> [Aim of the task]:
The data below is to be written out exactly, with no pictures.

> [Provided entries]:
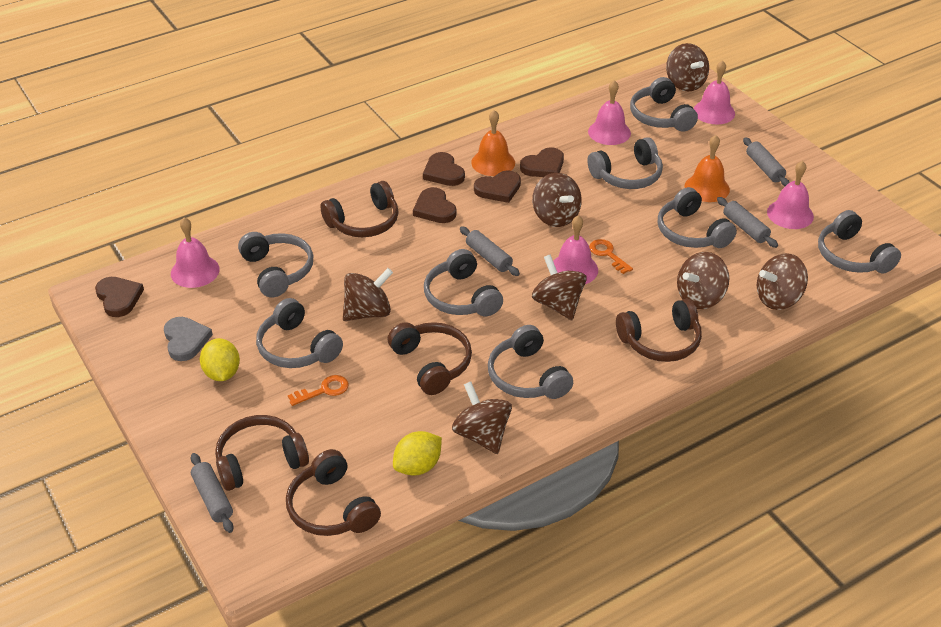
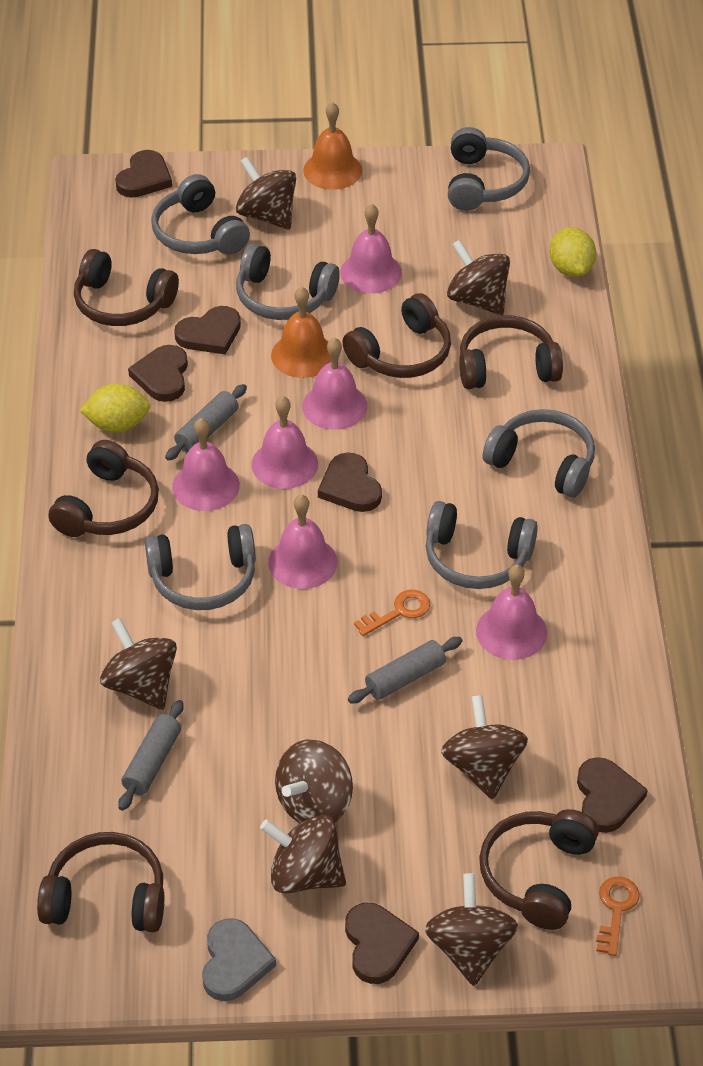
brown headphones: 5 -> 6
brown heart: 5 -> 6
grey headphones: 8 -> 6
grey rolling pin: 4 -> 3
pink bell: 5 -> 6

> [Completed exercise]:
brown headphones: 5 -> 6
brown heart: 5 -> 6
grey headphones: 8 -> 6
grey rolling pin: 4 -> 3
pink bell: 5 -> 6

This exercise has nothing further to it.